■ **GOAL**: Report in full each line of the listing below that contains the word "absolute", treating uppercase and lowercase letters as distinct.

■ **INPUT RECORDS**:
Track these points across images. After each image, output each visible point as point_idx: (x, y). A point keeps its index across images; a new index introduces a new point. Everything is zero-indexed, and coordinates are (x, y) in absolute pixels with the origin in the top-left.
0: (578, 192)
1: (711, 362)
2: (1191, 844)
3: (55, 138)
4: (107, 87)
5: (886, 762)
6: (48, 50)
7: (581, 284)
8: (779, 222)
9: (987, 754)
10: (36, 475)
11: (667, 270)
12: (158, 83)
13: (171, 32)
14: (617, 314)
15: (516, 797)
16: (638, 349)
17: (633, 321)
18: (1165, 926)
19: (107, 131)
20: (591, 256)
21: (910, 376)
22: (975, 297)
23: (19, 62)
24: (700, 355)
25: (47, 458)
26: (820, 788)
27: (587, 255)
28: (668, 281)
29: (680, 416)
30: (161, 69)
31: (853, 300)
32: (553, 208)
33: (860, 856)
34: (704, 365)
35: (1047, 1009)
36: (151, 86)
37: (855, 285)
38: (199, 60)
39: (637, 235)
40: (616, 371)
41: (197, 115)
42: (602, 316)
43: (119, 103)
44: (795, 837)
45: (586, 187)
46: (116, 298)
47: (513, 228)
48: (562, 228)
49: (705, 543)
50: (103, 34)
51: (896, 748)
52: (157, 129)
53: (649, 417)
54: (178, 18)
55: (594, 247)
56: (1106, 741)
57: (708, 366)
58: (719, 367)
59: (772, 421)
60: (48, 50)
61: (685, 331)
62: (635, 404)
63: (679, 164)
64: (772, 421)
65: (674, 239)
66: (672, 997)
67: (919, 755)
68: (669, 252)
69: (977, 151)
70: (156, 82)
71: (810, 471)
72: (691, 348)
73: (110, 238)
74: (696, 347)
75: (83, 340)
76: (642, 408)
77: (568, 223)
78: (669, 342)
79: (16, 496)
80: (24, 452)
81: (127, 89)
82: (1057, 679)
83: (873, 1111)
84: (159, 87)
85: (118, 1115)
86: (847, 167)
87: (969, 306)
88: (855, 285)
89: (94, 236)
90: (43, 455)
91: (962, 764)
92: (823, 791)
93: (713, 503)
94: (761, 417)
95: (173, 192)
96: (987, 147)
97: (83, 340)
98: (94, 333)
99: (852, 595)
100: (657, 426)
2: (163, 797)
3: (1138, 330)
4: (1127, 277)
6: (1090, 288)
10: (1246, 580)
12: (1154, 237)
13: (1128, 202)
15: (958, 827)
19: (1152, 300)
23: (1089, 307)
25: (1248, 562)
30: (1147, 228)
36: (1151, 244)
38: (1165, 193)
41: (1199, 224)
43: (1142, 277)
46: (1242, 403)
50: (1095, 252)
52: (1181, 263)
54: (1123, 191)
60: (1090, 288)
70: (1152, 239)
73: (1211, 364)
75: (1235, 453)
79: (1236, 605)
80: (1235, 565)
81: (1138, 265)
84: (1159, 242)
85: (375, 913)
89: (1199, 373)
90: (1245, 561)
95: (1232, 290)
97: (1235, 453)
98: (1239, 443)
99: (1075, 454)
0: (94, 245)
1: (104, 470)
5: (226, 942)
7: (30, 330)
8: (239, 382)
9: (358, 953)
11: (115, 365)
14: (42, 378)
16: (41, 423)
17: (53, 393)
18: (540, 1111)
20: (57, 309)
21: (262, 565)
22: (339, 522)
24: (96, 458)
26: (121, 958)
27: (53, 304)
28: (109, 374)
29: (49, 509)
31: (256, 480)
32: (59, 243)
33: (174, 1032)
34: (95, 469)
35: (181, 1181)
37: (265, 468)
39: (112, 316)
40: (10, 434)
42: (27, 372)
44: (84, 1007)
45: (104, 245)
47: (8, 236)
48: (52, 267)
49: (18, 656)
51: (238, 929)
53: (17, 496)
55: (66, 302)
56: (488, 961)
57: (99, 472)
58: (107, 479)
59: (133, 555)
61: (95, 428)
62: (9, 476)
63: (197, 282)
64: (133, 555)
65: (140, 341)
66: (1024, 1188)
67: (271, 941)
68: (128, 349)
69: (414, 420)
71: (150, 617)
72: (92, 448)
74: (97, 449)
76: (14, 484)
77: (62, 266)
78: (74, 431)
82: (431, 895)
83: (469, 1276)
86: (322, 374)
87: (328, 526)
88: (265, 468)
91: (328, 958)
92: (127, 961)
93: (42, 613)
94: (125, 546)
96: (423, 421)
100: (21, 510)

■ **THE REPLY**:
Track these points across images. After each image, output each visible point as point_idx: (x, y). A point keeps its index across images; a new index introduces a new point. Everything is zero-indexed, and coordinates are (x, y) in absolute pixels with the origin in the top-left.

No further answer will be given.